[Entries taken from a collection]

--- --- ---

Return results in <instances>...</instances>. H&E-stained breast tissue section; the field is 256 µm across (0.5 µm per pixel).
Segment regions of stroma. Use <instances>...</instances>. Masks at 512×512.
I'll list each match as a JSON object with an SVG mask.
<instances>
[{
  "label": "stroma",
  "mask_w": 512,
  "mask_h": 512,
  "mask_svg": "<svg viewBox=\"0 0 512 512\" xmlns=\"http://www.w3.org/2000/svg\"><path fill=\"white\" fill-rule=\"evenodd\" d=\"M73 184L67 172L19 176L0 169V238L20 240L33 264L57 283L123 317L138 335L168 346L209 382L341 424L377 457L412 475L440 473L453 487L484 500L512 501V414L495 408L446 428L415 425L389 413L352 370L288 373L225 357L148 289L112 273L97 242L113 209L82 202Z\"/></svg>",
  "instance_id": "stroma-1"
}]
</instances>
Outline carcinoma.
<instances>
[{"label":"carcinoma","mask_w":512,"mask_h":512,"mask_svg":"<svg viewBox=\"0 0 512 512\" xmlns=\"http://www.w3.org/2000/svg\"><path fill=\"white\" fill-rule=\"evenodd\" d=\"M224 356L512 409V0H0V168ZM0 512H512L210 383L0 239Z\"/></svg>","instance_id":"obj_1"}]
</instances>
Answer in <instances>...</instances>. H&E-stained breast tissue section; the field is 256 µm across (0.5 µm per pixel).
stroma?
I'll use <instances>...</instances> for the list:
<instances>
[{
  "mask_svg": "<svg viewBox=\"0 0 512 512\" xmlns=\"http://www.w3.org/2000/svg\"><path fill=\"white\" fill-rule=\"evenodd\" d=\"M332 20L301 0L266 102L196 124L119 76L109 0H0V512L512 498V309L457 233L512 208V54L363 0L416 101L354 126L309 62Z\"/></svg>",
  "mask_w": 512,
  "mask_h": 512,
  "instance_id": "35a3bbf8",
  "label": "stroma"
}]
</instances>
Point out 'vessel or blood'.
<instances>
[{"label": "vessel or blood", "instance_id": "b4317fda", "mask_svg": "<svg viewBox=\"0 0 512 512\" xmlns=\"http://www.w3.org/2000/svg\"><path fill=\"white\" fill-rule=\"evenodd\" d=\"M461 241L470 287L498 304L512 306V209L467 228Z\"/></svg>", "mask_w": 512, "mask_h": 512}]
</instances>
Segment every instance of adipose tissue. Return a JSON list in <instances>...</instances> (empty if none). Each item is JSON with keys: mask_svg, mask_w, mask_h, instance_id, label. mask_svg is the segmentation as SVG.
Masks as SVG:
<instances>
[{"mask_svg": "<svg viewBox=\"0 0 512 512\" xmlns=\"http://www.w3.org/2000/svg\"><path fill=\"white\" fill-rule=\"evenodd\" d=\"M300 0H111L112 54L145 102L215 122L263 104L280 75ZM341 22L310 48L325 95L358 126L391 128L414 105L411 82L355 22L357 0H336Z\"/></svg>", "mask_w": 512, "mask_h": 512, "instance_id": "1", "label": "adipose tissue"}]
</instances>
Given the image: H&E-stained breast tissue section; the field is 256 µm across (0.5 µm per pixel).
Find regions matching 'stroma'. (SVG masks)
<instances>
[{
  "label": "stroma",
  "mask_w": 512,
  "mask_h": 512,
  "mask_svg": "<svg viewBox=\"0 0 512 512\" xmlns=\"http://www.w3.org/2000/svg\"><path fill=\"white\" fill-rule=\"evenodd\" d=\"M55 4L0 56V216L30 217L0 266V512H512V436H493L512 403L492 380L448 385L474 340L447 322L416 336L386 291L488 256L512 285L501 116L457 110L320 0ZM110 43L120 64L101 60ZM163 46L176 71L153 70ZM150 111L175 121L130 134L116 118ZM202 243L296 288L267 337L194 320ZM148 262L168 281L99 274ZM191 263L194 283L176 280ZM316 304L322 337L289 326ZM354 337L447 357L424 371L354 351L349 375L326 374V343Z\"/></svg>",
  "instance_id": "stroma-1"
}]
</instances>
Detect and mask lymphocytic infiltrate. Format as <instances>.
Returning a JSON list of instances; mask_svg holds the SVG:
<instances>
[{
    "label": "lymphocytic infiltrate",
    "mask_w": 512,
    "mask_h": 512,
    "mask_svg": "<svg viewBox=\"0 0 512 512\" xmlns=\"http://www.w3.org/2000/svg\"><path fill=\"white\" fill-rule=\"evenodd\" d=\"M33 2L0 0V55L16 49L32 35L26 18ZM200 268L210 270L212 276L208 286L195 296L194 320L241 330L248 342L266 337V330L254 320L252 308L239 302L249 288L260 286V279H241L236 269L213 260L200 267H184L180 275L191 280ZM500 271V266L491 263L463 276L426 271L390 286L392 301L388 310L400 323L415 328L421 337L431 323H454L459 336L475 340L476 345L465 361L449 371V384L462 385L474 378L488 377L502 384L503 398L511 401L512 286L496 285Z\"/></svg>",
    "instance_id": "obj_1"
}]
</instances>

--- --- ---

» WHAT YOU NEED TO DO: Copy out all of the lines above exactly.

» COMPLETE ANSWER:
Return results in <instances>...</instances>. H&E-stained breast tissue section; the field is 256 µm across (0.5 µm per pixel).
Segment regions of stroma. Use <instances>...</instances>. Masks at 512×512.
I'll list each match as a JSON object with an SVG mask.
<instances>
[{
  "label": "stroma",
  "mask_w": 512,
  "mask_h": 512,
  "mask_svg": "<svg viewBox=\"0 0 512 512\" xmlns=\"http://www.w3.org/2000/svg\"><path fill=\"white\" fill-rule=\"evenodd\" d=\"M73 184L67 172L19 176L0 169V238L20 240L33 264L57 283L123 317L138 335L168 346L209 382L341 424L377 457L412 475L440 473L453 487L484 500L512 501V414L495 408L446 428L415 425L389 413L352 370L288 373L225 357L148 289L112 273L97 242L113 209L82 202Z\"/></svg>",
  "instance_id": "stroma-1"
}]
</instances>
Outline carcinoma.
<instances>
[{"label":"carcinoma","mask_w":512,"mask_h":512,"mask_svg":"<svg viewBox=\"0 0 512 512\" xmlns=\"http://www.w3.org/2000/svg\"><path fill=\"white\" fill-rule=\"evenodd\" d=\"M224 356L512 409V0H0V168ZM0 512H512L210 383L0 239Z\"/></svg>","instance_id":"obj_1"}]
</instances>
Answer in <instances>...</instances>. H&E-stained breast tissue section; the field is 256 µm across (0.5 µm per pixel).
stroma?
I'll use <instances>...</instances> for the list:
<instances>
[{
  "mask_svg": "<svg viewBox=\"0 0 512 512\" xmlns=\"http://www.w3.org/2000/svg\"><path fill=\"white\" fill-rule=\"evenodd\" d=\"M332 20L301 0L266 102L196 124L119 76L109 0H0V512L512 498V309L457 233L512 208V54L363 0L416 101L354 126L309 62Z\"/></svg>",
  "mask_w": 512,
  "mask_h": 512,
  "instance_id": "35a3bbf8",
  "label": "stroma"
}]
</instances>
Point out 'vessel or blood'.
<instances>
[{"label": "vessel or blood", "instance_id": "b4317fda", "mask_svg": "<svg viewBox=\"0 0 512 512\" xmlns=\"http://www.w3.org/2000/svg\"><path fill=\"white\" fill-rule=\"evenodd\" d=\"M461 241L470 287L498 304L512 306V209L467 228Z\"/></svg>", "mask_w": 512, "mask_h": 512}]
</instances>
Segment every instance of adipose tissue. Return a JSON list in <instances>...</instances> (empty if none). Each item is JSON with keys: mask_svg, mask_w, mask_h, instance_id, label. mask_svg is the segmentation as SVG.
Masks as SVG:
<instances>
[{"mask_svg": "<svg viewBox=\"0 0 512 512\" xmlns=\"http://www.w3.org/2000/svg\"><path fill=\"white\" fill-rule=\"evenodd\" d=\"M300 0H111L112 54L145 102L215 122L263 104L280 75ZM341 22L310 48L325 95L358 126L391 128L414 105L411 82L355 22L357 0H336Z\"/></svg>", "mask_w": 512, "mask_h": 512, "instance_id": "1", "label": "adipose tissue"}]
</instances>
Given the image: H&E-stained breast tissue section; the field is 256 µm across (0.5 µm per pixel).
Find regions matching 'stroma'. (SVG masks)
<instances>
[{
  "label": "stroma",
  "mask_w": 512,
  "mask_h": 512,
  "mask_svg": "<svg viewBox=\"0 0 512 512\" xmlns=\"http://www.w3.org/2000/svg\"><path fill=\"white\" fill-rule=\"evenodd\" d=\"M55 4L0 56V216L30 217L0 266V512H512V436H493L512 403L492 380L448 385L474 340L447 322L416 336L386 291L488 256L512 285L501 116L457 110L320 0ZM110 43L120 64L101 60ZM163 46L176 71L153 70ZM150 111L175 121L130 134L116 118ZM202 243L296 288L267 337L194 320ZM148 262L168 281L99 274ZM191 263L194 283L176 280ZM316 304L322 337L289 326ZM354 337L447 357L424 371L354 351L349 375L326 374V343Z\"/></svg>",
  "instance_id": "stroma-1"
}]
</instances>
Detect and mask lymphocytic infiltrate. Format as <instances>.
Returning a JSON list of instances; mask_svg holds the SVG:
<instances>
[{
    "label": "lymphocytic infiltrate",
    "mask_w": 512,
    "mask_h": 512,
    "mask_svg": "<svg viewBox=\"0 0 512 512\" xmlns=\"http://www.w3.org/2000/svg\"><path fill=\"white\" fill-rule=\"evenodd\" d=\"M33 2L0 0V55L16 49L32 35L26 18ZM200 268L210 270L212 276L208 286L195 296L194 320L241 330L248 342L266 337V330L254 320L252 308L239 302L249 288L260 286V279H241L236 269L213 260L200 267H184L180 275L191 280ZM500 271V266L491 263L463 276L426 271L390 286L392 301L388 310L400 323L415 328L421 337L431 323H454L459 336L475 340L476 345L465 361L449 371V384L462 385L474 378L488 377L502 384L503 398L511 401L512 286L496 285Z\"/></svg>",
    "instance_id": "obj_1"
}]
</instances>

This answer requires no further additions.